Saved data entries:
────────────────────────────────────────

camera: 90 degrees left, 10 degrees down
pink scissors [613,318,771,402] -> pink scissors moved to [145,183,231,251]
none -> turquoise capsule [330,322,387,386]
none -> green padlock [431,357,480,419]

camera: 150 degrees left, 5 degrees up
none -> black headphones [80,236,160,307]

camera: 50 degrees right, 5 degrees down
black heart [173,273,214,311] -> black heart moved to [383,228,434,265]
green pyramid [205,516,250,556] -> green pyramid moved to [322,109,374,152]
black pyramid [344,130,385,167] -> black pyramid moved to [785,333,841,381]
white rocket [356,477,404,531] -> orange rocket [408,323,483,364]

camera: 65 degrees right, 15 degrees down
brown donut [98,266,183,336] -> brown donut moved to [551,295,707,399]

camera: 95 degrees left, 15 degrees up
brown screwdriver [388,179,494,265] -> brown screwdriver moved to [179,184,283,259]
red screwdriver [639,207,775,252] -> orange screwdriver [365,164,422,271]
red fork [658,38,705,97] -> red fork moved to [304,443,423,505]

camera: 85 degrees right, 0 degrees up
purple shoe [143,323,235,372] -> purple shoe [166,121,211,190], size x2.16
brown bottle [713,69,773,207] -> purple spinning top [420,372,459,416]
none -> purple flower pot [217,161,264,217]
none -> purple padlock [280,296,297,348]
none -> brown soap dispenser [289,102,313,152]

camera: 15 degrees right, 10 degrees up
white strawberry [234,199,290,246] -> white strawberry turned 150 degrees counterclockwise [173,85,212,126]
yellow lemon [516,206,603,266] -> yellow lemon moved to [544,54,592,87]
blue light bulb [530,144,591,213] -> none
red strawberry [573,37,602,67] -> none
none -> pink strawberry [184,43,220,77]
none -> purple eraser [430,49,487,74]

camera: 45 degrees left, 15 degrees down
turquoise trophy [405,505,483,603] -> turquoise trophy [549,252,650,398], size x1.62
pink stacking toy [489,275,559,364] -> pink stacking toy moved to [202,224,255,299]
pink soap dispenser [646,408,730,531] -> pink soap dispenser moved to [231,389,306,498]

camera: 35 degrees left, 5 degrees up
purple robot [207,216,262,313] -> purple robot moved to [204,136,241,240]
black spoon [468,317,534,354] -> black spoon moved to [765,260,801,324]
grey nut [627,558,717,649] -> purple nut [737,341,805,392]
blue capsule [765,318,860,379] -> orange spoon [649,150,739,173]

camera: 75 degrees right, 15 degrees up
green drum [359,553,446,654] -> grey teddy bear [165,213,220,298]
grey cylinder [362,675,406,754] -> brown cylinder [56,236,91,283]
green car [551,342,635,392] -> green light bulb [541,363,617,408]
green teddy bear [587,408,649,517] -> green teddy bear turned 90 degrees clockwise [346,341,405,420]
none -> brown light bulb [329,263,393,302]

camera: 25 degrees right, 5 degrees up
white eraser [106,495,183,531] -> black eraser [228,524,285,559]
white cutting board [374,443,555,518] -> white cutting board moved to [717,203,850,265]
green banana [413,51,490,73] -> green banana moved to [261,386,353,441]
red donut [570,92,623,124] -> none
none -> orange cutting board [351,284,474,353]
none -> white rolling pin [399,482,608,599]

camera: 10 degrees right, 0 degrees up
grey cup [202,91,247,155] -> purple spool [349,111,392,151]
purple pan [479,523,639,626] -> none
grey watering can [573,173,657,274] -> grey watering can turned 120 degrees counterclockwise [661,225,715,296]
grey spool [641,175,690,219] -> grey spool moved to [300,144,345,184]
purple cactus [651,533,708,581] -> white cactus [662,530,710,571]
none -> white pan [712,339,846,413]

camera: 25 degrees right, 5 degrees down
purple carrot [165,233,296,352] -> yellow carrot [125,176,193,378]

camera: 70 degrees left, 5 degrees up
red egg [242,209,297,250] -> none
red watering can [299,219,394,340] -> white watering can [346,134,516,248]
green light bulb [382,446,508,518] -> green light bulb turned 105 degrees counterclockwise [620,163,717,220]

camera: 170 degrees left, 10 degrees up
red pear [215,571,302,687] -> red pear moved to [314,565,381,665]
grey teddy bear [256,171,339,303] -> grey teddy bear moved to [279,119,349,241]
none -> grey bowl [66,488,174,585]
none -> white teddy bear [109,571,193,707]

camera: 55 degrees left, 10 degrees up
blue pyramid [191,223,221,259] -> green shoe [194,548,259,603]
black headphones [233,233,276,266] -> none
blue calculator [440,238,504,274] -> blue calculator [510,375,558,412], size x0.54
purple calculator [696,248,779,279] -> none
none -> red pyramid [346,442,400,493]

────────────────────────────────────────

Exercise brief: With the line holding "black pyramid [344,130,385,167]" as the first and the line holding "camera: 85 degrees right, 0 degrees up" as the last, set down that range of the entries above exactly, and nothing else.

Task response:
black pyramid [344,130,385,167] -> black pyramid moved to [785,333,841,381]
white rocket [356,477,404,531] -> orange rocket [408,323,483,364]

camera: 65 degrees right, 15 degrees down
brown donut [98,266,183,336] -> brown donut moved to [551,295,707,399]

camera: 95 degrees left, 15 degrees up
brown screwdriver [388,179,494,265] -> brown screwdriver moved to [179,184,283,259]
red screwdriver [639,207,775,252] -> orange screwdriver [365,164,422,271]
red fork [658,38,705,97] -> red fork moved to [304,443,423,505]

camera: 85 degrees right, 0 degrees up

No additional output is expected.